[Before-and-after change records]
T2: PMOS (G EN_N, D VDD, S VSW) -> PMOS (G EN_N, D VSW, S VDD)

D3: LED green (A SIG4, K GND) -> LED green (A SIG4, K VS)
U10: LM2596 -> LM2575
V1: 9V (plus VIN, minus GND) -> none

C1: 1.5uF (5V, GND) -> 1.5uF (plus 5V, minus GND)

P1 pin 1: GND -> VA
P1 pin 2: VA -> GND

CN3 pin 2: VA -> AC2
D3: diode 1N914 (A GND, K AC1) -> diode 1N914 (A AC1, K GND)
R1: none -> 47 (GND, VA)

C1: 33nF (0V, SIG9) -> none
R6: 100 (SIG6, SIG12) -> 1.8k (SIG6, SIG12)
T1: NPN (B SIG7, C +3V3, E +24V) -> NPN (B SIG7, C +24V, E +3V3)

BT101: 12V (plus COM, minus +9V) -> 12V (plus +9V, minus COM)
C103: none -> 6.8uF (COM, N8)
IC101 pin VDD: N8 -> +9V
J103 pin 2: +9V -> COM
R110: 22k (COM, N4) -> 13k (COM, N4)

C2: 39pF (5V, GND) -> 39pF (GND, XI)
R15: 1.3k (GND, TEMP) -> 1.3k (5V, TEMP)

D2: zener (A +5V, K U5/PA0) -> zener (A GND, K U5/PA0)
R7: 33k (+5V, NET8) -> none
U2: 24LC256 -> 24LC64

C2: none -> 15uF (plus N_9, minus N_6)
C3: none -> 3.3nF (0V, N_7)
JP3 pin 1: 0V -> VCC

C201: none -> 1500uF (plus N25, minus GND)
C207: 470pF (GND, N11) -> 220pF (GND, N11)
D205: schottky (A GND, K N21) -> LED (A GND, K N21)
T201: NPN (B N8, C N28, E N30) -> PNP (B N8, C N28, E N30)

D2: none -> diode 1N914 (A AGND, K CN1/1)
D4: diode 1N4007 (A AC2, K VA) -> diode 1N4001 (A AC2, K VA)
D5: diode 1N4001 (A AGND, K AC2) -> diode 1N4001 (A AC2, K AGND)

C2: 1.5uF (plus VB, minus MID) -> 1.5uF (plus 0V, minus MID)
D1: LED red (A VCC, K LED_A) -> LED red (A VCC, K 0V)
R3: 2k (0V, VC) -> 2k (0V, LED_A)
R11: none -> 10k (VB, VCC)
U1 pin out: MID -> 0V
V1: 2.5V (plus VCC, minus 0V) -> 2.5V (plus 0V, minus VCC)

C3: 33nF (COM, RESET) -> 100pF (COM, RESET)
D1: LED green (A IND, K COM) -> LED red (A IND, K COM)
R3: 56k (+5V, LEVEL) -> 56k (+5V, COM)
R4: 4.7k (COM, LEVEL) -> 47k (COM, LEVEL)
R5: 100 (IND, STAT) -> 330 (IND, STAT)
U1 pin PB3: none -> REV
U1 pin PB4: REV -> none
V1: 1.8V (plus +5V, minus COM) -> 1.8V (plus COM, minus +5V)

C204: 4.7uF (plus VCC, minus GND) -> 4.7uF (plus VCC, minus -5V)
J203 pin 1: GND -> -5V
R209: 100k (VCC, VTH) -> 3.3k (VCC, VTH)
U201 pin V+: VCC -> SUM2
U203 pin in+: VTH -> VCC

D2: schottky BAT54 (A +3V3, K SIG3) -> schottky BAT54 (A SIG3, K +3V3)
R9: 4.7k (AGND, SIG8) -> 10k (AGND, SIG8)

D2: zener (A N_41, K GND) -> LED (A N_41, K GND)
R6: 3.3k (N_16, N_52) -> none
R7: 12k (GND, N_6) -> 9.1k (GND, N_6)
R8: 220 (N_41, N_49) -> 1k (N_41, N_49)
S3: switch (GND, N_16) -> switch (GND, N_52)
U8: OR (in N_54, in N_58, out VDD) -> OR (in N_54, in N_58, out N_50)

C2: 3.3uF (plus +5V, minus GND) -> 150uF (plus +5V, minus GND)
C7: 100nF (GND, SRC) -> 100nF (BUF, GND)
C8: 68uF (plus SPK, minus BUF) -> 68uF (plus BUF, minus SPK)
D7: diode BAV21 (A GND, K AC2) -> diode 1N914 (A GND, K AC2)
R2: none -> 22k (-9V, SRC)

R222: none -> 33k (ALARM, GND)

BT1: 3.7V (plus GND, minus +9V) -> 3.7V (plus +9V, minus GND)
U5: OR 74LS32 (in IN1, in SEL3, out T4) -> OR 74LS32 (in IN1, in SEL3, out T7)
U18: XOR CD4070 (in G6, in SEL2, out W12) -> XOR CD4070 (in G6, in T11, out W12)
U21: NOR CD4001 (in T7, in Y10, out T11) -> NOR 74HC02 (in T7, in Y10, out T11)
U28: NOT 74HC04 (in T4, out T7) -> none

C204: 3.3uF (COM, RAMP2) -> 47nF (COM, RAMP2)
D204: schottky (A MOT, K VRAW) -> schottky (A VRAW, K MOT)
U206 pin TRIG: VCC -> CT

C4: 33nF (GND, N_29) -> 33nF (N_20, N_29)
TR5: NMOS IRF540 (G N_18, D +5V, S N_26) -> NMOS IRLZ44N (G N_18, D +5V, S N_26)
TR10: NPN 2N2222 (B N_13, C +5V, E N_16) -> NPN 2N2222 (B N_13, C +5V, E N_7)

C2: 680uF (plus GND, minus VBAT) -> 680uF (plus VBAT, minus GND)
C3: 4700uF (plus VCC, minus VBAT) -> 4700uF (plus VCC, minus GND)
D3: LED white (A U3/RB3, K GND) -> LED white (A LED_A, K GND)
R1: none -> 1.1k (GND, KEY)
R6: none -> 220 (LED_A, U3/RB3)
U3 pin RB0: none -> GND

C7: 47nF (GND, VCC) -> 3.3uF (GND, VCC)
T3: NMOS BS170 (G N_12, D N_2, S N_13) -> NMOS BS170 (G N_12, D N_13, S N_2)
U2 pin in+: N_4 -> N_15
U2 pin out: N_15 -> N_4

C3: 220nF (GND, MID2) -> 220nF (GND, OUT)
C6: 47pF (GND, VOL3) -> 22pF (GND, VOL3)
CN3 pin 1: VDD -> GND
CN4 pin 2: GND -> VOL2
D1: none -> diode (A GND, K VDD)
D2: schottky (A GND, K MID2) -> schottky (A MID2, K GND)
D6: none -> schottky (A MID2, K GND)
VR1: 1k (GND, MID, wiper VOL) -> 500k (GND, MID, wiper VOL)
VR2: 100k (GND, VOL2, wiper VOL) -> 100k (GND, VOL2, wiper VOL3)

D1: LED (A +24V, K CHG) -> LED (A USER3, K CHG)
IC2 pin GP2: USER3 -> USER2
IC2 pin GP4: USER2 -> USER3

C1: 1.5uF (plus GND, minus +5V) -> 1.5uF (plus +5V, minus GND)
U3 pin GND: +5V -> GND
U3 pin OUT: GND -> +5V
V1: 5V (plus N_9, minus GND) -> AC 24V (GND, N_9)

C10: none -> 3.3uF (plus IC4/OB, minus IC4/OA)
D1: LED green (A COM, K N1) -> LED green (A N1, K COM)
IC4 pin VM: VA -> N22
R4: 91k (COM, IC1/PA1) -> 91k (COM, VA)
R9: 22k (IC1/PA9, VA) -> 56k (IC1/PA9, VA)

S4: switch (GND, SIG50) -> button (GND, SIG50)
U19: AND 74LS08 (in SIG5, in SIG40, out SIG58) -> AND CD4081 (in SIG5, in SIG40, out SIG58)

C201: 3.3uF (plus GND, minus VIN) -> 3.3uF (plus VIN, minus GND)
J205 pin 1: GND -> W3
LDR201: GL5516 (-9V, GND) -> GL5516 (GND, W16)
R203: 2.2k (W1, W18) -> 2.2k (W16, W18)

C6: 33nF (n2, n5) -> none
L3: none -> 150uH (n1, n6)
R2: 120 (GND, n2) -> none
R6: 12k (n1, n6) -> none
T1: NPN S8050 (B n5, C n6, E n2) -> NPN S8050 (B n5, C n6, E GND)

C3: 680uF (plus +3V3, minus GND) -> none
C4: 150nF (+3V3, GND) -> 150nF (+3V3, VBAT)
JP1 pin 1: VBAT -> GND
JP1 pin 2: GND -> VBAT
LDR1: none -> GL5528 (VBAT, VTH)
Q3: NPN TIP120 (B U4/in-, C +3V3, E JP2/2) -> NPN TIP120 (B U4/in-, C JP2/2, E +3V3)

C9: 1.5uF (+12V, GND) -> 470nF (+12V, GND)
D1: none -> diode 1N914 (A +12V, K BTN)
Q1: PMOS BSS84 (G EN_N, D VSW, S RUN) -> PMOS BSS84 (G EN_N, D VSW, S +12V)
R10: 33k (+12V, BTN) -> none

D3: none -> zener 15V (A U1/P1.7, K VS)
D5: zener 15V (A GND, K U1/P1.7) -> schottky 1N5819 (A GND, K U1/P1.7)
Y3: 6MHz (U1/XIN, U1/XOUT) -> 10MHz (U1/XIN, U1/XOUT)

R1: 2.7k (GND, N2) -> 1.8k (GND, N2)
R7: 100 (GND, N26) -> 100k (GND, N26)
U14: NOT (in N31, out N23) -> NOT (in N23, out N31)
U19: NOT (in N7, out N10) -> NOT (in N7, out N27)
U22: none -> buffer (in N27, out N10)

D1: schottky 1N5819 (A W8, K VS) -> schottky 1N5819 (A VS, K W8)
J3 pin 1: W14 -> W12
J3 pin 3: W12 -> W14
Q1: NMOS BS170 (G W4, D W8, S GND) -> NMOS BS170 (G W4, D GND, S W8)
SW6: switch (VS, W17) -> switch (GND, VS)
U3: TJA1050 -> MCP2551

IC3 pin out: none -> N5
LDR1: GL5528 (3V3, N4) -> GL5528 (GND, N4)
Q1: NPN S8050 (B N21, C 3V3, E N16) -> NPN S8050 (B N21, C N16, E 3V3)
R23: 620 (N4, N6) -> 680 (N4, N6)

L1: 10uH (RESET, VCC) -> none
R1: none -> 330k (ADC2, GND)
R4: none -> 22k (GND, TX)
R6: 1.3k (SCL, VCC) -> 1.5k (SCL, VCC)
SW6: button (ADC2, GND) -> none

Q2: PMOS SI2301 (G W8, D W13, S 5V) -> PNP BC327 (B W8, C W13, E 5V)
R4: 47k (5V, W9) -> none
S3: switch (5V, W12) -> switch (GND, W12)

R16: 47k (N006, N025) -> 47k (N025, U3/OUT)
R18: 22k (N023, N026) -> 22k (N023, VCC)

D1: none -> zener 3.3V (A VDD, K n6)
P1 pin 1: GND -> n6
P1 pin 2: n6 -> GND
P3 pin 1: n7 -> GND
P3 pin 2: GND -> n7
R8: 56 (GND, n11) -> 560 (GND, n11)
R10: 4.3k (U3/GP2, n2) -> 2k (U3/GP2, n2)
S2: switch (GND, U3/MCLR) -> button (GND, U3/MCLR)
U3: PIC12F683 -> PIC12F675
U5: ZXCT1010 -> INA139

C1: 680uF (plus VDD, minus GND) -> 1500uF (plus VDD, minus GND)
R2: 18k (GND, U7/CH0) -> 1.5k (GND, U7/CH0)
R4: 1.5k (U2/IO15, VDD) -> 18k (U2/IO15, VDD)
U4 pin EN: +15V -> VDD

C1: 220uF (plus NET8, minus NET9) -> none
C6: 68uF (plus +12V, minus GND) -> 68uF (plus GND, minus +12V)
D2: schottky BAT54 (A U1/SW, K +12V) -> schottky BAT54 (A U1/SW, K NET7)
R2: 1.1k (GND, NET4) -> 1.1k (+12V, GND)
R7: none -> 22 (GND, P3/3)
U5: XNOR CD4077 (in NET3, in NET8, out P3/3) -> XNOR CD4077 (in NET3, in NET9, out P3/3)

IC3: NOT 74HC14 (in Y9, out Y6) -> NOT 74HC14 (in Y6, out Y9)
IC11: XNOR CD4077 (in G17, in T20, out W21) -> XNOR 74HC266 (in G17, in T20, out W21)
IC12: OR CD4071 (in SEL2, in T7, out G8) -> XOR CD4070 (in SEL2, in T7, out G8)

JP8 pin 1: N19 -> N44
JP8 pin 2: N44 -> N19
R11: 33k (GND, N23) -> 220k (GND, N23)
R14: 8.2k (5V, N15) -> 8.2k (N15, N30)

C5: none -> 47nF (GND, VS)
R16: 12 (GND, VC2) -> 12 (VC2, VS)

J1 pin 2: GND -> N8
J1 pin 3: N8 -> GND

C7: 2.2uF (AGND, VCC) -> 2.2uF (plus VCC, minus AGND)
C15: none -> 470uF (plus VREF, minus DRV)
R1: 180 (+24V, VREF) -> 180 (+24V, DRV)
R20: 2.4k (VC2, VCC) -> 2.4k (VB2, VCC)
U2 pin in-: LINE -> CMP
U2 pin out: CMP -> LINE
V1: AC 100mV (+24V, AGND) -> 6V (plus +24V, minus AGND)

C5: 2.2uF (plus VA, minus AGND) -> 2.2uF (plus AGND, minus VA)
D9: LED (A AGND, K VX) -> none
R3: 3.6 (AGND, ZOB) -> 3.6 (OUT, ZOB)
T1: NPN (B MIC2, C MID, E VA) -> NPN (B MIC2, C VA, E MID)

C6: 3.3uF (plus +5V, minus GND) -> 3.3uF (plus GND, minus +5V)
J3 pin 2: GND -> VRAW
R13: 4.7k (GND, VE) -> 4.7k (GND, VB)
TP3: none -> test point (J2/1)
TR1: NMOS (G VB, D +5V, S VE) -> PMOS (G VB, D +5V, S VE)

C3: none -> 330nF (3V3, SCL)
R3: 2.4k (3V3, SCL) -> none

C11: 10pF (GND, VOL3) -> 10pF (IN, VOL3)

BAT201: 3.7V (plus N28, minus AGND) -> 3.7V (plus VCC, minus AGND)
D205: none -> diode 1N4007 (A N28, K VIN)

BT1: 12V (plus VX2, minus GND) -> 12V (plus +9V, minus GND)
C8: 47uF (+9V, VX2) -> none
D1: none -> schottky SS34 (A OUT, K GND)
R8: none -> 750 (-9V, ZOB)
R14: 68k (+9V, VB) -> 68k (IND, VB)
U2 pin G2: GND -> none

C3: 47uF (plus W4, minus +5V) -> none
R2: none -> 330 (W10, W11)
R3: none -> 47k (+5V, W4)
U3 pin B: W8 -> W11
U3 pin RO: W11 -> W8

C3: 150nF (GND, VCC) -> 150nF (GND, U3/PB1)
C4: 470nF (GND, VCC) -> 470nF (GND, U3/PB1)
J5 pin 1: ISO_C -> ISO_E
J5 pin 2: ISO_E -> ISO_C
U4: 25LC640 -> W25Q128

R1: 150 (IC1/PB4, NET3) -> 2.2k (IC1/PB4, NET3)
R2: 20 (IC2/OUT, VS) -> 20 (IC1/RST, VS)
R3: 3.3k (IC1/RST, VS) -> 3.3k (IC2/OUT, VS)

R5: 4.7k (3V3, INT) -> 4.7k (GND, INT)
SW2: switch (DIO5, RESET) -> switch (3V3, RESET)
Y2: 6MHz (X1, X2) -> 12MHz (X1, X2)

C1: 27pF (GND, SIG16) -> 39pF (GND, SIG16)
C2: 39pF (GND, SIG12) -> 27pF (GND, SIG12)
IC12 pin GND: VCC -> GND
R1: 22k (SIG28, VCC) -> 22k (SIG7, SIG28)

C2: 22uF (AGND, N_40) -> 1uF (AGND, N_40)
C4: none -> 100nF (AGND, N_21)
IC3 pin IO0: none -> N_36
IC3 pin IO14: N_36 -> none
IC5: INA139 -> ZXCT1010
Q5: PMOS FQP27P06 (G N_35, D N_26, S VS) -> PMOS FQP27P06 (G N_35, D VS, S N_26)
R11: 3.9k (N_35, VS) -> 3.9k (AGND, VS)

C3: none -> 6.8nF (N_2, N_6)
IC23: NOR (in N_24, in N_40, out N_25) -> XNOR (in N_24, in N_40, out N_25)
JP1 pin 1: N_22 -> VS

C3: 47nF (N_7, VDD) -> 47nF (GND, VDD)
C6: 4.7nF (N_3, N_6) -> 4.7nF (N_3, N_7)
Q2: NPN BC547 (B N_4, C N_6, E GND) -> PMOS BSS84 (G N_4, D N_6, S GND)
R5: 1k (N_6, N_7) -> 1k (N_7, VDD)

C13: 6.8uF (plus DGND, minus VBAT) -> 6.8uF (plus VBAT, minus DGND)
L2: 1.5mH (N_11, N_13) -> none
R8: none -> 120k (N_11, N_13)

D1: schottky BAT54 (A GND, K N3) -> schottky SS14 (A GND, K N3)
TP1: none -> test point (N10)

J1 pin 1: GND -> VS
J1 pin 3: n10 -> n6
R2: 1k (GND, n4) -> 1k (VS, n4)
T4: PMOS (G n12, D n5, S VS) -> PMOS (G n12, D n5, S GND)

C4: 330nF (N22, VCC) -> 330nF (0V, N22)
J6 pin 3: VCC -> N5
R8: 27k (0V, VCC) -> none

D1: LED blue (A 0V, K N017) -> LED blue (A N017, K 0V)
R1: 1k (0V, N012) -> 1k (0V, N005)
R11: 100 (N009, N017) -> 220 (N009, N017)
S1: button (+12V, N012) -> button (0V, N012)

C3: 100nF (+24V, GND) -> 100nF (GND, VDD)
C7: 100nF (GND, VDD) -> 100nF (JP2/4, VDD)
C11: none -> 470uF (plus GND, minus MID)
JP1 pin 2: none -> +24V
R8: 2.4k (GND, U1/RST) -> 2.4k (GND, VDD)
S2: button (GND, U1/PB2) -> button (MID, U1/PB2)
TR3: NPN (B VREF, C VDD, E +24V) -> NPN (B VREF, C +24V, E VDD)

Task instructions: Take the lines above from the one containing "IC3 pin IO0: none -> N_36" to the one containing "IC23: NOR (in" and retype them exactly, both ends included, with nothing added.

Your solution:
IC3 pin IO0: none -> N_36
IC3 pin IO14: N_36 -> none
IC5: INA139 -> ZXCT1010
Q5: PMOS FQP27P06 (G N_35, D N_26, S VS) -> PMOS FQP27P06 (G N_35, D VS, S N_26)
R11: 3.9k (N_35, VS) -> 3.9k (AGND, VS)

C3: none -> 6.8nF (N_2, N_6)
IC23: NOR (in N_24, in N_40, out N_25) -> XNOR (in N_24, in N_40, out N_25)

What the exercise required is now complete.